===== The input =====

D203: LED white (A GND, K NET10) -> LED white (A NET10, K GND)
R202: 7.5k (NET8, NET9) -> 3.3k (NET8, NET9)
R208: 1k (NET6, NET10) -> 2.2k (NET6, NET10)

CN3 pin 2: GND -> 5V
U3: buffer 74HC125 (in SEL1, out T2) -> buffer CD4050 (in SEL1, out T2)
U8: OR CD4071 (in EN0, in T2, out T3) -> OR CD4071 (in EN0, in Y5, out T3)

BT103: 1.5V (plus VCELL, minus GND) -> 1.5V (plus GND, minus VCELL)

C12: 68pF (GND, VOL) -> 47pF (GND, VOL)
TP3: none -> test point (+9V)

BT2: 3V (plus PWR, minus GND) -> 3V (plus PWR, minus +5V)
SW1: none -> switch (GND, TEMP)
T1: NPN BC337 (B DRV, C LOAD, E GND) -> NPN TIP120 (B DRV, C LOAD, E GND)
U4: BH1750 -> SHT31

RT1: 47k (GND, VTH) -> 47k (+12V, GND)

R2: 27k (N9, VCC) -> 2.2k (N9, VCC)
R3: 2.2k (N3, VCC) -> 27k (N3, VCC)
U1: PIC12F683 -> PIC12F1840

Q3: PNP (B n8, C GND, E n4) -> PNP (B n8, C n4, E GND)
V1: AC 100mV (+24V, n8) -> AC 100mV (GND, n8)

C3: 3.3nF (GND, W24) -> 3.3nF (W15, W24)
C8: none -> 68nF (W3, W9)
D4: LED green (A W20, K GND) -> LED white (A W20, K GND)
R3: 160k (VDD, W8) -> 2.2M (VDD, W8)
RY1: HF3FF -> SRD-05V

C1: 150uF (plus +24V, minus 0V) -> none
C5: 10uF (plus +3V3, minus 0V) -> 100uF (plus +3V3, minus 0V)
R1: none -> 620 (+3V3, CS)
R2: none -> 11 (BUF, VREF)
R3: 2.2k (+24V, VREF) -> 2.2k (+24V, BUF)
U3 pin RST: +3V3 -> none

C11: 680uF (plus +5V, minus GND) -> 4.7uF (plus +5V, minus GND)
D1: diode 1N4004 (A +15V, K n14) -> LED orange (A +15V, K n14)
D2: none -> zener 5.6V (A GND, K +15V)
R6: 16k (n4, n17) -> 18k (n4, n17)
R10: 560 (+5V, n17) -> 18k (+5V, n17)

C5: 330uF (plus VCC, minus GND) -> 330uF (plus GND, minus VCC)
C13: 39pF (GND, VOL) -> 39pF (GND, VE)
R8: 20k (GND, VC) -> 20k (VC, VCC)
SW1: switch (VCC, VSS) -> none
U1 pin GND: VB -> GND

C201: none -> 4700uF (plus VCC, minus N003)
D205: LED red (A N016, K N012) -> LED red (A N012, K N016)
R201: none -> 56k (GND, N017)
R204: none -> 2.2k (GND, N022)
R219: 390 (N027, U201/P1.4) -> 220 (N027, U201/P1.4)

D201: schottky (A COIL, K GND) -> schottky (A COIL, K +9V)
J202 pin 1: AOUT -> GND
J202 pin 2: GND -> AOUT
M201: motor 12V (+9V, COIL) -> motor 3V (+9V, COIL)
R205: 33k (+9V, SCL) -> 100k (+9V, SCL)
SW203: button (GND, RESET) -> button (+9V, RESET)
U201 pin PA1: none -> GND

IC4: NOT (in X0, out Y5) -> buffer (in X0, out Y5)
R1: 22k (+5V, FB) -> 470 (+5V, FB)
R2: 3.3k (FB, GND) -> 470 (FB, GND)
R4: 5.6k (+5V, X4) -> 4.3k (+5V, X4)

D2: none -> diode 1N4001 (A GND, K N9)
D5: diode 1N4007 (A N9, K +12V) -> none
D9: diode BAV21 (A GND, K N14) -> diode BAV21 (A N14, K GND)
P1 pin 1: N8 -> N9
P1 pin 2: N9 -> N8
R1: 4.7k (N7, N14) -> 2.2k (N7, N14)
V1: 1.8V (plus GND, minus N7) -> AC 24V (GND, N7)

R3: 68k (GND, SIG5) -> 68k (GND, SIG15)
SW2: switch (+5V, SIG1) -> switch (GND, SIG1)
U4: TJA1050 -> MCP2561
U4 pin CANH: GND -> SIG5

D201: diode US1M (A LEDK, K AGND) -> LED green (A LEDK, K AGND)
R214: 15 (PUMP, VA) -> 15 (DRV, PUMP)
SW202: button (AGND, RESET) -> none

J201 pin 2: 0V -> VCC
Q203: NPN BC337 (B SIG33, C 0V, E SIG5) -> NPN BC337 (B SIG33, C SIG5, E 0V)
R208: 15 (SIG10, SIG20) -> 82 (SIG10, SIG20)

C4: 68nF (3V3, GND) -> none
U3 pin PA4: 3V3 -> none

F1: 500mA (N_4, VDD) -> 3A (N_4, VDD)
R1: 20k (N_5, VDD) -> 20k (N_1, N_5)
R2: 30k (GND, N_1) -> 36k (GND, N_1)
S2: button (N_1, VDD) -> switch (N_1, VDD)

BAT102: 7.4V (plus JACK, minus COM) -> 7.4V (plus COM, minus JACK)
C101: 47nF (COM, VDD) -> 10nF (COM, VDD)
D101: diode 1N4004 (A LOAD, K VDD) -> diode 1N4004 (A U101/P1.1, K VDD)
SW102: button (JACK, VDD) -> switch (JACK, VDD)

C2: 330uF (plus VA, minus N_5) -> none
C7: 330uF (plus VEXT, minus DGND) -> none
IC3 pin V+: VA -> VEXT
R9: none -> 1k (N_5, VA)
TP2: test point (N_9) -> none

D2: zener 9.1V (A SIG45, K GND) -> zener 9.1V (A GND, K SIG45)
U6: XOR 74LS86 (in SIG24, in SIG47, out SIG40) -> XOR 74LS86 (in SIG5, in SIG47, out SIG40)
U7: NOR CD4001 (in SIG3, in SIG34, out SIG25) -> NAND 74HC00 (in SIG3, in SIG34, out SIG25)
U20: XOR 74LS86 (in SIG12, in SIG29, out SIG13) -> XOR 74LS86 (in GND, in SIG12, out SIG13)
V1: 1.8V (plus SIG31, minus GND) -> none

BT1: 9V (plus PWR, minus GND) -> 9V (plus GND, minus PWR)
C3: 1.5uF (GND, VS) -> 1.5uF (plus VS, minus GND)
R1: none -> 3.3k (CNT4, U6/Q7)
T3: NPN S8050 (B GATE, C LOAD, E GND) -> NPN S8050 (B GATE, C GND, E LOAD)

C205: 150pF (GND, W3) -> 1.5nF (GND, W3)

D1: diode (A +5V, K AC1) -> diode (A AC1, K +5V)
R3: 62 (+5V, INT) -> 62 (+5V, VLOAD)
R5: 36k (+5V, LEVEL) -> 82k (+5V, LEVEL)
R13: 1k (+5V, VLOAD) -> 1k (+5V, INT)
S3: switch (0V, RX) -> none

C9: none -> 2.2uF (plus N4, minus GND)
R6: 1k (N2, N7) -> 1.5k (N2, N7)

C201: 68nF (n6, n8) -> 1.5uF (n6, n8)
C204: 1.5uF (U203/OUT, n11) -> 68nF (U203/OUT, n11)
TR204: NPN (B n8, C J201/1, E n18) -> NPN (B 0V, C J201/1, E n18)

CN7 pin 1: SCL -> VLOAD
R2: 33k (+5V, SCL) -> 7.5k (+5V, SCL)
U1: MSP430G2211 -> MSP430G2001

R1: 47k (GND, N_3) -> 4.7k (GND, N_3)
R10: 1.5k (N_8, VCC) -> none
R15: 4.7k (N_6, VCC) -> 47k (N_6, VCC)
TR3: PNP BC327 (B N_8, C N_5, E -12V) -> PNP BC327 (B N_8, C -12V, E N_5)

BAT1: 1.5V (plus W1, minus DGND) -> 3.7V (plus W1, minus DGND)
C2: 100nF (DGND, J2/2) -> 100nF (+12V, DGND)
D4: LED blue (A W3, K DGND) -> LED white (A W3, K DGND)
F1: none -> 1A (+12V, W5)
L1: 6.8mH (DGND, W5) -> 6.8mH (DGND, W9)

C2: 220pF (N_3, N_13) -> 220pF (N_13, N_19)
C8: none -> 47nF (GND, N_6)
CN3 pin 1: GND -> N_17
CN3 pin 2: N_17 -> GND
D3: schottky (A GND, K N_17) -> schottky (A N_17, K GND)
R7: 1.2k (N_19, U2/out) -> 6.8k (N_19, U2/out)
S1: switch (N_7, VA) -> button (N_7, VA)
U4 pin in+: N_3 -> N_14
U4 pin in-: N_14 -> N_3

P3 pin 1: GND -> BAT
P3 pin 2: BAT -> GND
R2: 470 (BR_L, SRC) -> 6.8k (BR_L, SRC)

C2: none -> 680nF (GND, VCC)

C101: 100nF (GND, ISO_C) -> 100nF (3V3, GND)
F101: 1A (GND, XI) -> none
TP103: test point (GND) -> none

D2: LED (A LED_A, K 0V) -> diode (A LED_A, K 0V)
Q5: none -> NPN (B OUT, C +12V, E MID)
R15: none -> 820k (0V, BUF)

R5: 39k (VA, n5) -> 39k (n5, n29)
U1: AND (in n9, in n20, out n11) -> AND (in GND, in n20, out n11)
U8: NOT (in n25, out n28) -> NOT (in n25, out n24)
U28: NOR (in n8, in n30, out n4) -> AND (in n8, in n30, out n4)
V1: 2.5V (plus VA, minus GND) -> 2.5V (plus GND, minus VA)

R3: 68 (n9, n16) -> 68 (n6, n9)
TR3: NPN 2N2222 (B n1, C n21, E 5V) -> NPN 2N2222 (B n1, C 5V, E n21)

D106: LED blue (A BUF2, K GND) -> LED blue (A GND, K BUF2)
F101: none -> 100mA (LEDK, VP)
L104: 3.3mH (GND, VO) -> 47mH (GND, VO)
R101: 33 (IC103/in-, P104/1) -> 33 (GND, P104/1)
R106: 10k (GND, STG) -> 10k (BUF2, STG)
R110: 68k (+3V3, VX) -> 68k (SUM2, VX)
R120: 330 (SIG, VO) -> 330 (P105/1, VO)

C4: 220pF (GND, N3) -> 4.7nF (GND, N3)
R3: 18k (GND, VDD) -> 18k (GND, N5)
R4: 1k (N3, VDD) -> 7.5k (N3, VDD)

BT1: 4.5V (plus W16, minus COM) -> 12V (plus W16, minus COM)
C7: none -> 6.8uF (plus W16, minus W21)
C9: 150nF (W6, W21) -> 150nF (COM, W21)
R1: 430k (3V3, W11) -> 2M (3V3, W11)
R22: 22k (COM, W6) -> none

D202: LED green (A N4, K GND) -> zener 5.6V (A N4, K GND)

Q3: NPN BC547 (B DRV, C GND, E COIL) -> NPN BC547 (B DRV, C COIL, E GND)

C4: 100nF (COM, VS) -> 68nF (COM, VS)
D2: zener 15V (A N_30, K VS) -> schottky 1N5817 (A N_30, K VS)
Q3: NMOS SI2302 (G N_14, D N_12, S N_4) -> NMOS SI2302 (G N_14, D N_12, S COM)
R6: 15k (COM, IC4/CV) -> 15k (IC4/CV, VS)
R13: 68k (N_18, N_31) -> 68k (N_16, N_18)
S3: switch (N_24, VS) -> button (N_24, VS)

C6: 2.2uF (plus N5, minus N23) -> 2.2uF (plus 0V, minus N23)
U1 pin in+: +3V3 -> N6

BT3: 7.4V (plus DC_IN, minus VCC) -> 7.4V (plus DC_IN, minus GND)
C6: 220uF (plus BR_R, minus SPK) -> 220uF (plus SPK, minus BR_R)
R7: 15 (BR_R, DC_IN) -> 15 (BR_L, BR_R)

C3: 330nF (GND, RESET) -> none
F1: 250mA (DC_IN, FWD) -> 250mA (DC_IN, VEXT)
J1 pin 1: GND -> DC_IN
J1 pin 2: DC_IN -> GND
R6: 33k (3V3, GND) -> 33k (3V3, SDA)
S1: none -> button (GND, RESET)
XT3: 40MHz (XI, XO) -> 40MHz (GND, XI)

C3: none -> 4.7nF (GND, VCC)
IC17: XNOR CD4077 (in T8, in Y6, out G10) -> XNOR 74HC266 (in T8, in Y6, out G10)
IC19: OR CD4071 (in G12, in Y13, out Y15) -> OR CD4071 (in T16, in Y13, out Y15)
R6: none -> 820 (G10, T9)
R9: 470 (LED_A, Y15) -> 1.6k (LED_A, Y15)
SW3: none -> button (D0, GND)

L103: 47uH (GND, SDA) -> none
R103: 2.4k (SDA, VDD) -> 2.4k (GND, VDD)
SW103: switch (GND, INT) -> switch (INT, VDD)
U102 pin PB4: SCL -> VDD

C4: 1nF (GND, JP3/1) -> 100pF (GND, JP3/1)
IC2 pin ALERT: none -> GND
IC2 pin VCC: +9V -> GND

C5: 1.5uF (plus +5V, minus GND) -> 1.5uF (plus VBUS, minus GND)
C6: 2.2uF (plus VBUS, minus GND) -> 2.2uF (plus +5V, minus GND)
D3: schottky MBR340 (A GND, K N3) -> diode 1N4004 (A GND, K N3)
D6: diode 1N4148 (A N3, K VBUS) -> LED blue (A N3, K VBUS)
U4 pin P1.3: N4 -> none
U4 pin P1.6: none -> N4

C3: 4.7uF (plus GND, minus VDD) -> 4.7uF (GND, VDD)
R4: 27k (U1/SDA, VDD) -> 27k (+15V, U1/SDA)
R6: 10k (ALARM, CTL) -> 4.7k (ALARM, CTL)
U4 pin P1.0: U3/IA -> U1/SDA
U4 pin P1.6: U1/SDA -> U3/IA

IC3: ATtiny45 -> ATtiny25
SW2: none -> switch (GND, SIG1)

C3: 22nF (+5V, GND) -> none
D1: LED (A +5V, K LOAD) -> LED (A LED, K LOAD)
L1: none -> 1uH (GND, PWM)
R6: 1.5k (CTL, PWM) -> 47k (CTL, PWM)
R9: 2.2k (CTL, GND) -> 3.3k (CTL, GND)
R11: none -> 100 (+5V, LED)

=====

The answer must hold only the lines from the first line of the data through the line bearing "C12: 68pF (GND, VOL) -> 47pF (GND, VOL)", returned exactly.

D203: LED white (A GND, K NET10) -> LED white (A NET10, K GND)
R202: 7.5k (NET8, NET9) -> 3.3k (NET8, NET9)
R208: 1k (NET6, NET10) -> 2.2k (NET6, NET10)

CN3 pin 2: GND -> 5V
U3: buffer 74HC125 (in SEL1, out T2) -> buffer CD4050 (in SEL1, out T2)
U8: OR CD4071 (in EN0, in T2, out T3) -> OR CD4071 (in EN0, in Y5, out T3)

BT103: 1.5V (plus VCELL, minus GND) -> 1.5V (plus GND, minus VCELL)

C12: 68pF (GND, VOL) -> 47pF (GND, VOL)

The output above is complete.